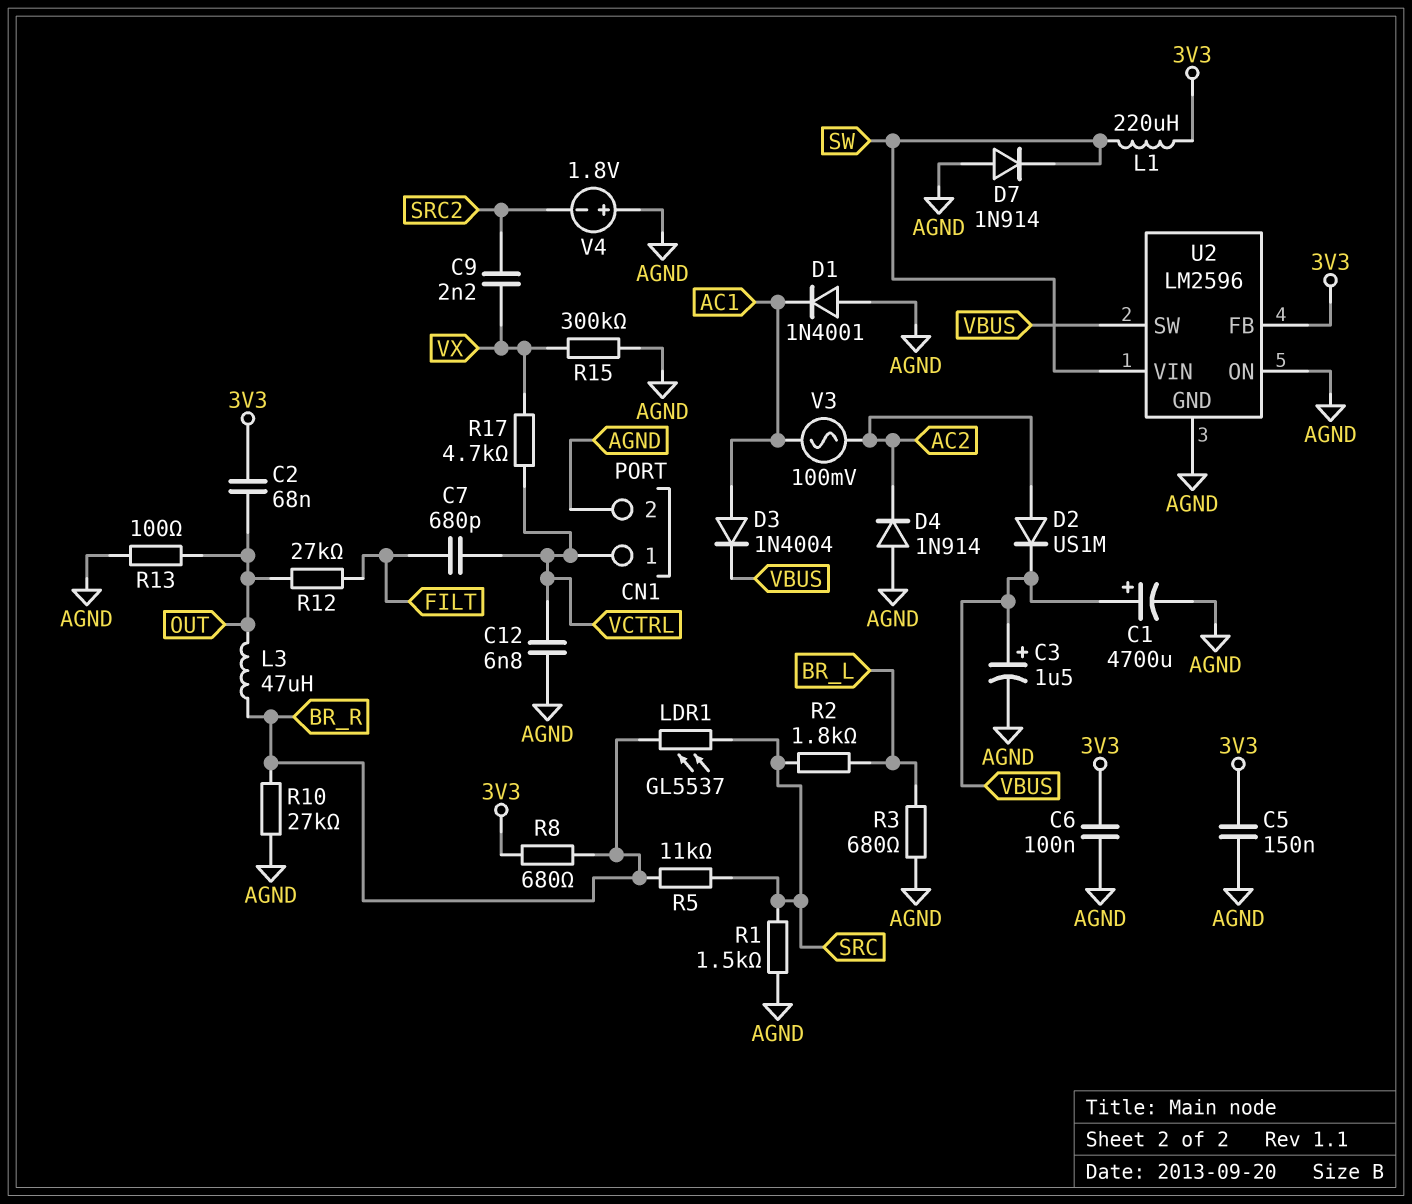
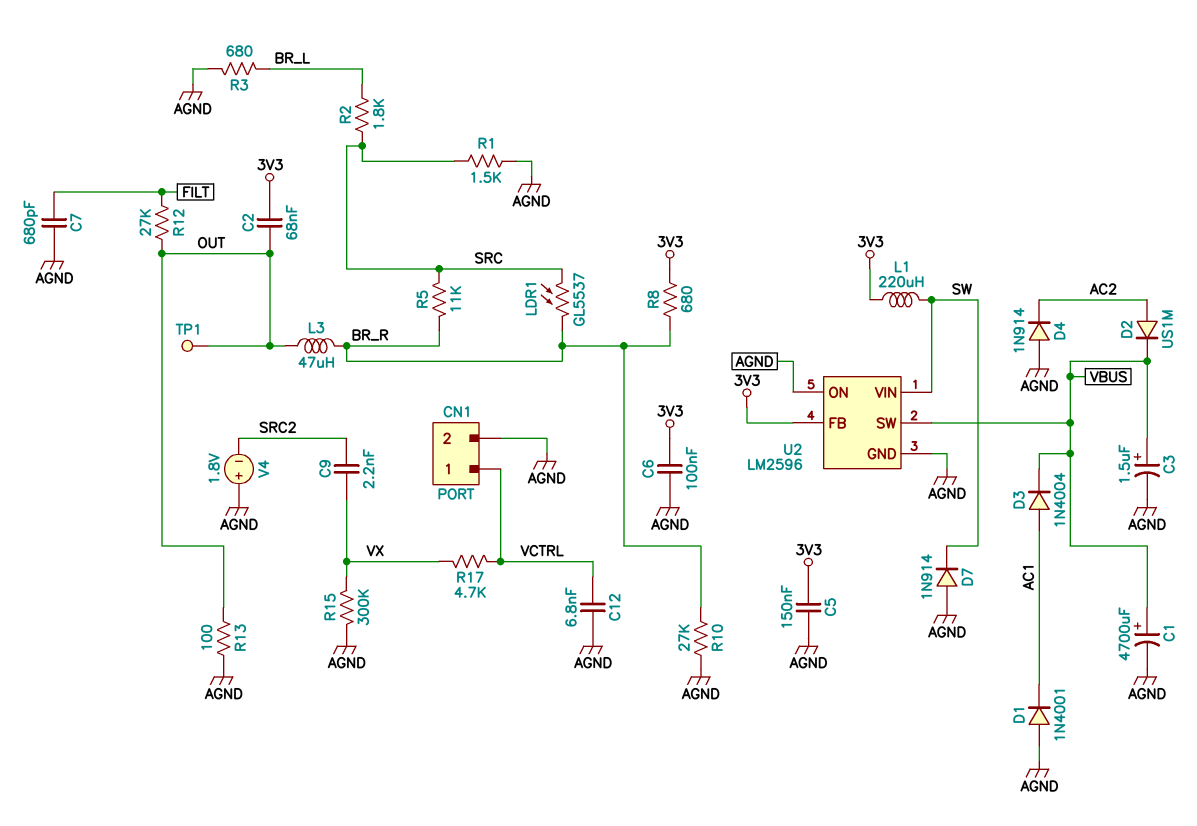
C7: 680pF (FILT, VCTRL) -> 680pF (AGND, FILT)
TP1: none -> test point (OUT)
V3: AC 100mV (AC1, AC2) -> none

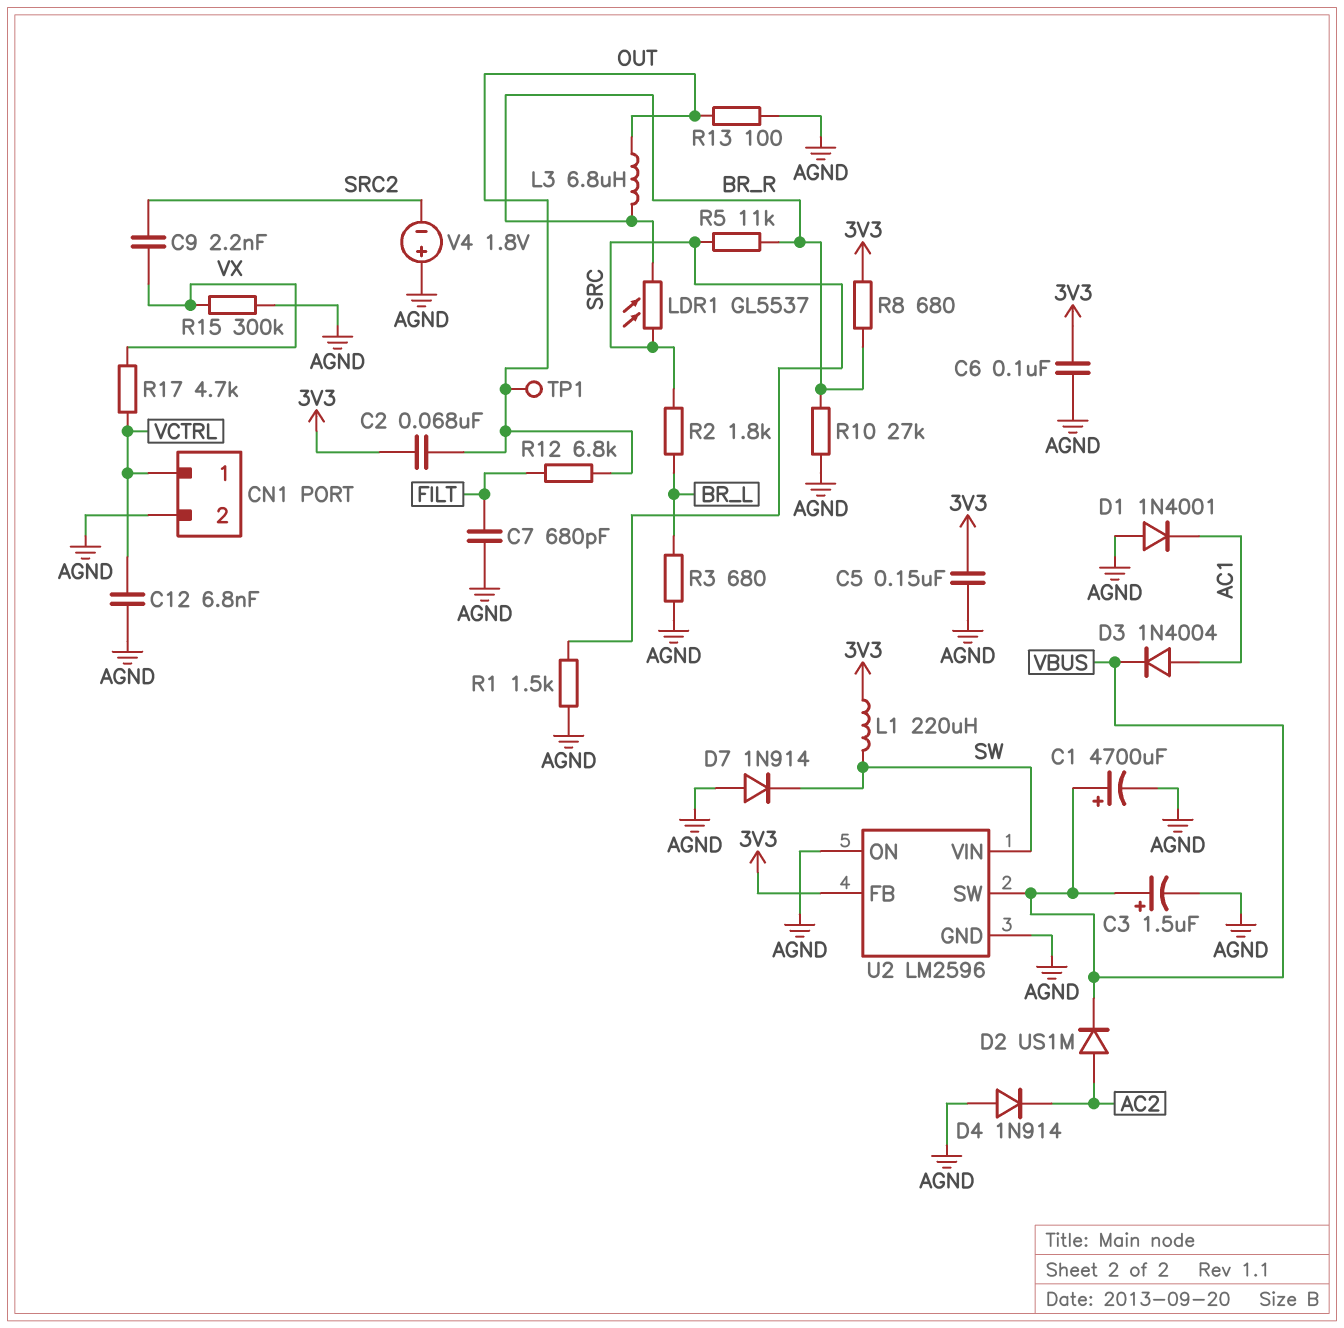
L3: 47uH (BR_R, OUT) -> 6.8uH (BR_R, OUT)
R12: 27k (FILT, OUT) -> 6.8k (FILT, OUT)

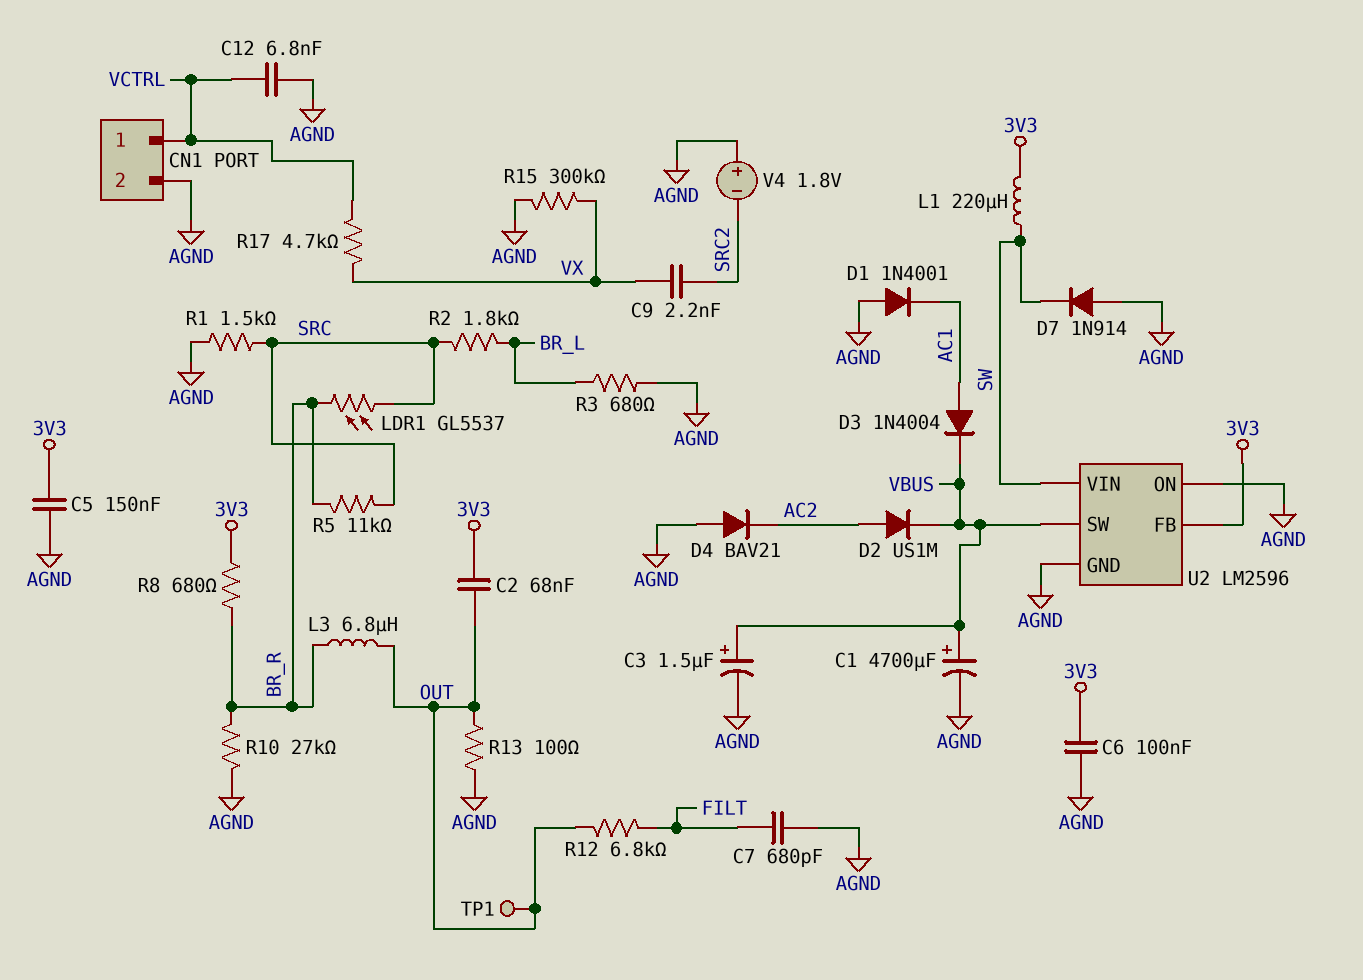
D4: diode 1N914 (A AGND, K AC2) -> diode BAV21 (A AGND, K AC2)

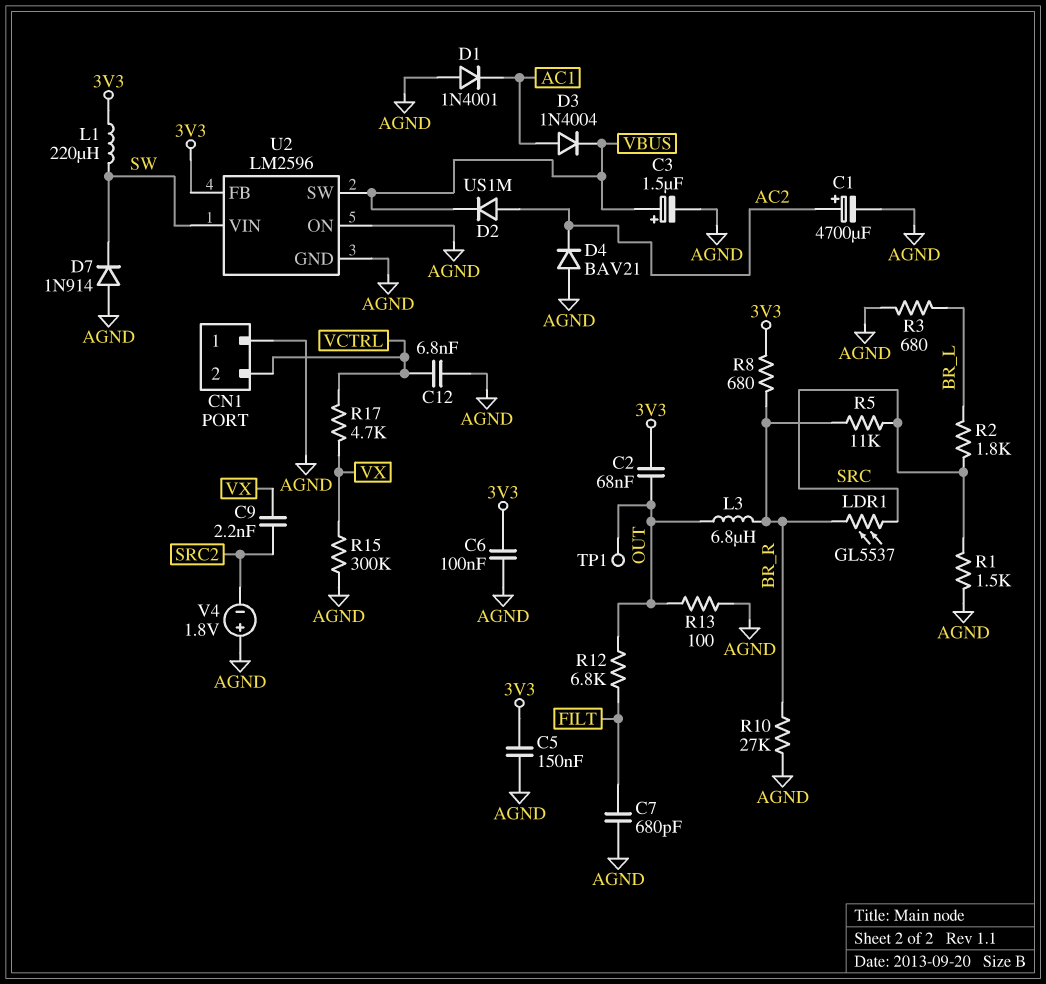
C1: 4700uF (plus VBUS, minus AGND) -> 4700uF (plus AC2, minus AGND)
CN1 pin 1: VCTRL -> AGND
CN1 pin 2: AGND -> VCTRL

BRIEF
Your copy must consist solely of the lines from the one containing "V3: AC 100mV (AC1, AC2) -> none" through the final line of the material above, transcribed exactly, with the pictures left out.

SOLUTION BELOW
V3: AC 100mV (AC1, AC2) -> none

L3: 47uH (BR_R, OUT) -> 6.8uH (BR_R, OUT)
R12: 27k (FILT, OUT) -> 6.8k (FILT, OUT)

D4: diode 1N914 (A AGND, K AC2) -> diode BAV21 (A AGND, K AC2)

C1: 4700uF (plus VBUS, minus AGND) -> 4700uF (plus AC2, minus AGND)
CN1 pin 1: VCTRL -> AGND
CN1 pin 2: AGND -> VCTRL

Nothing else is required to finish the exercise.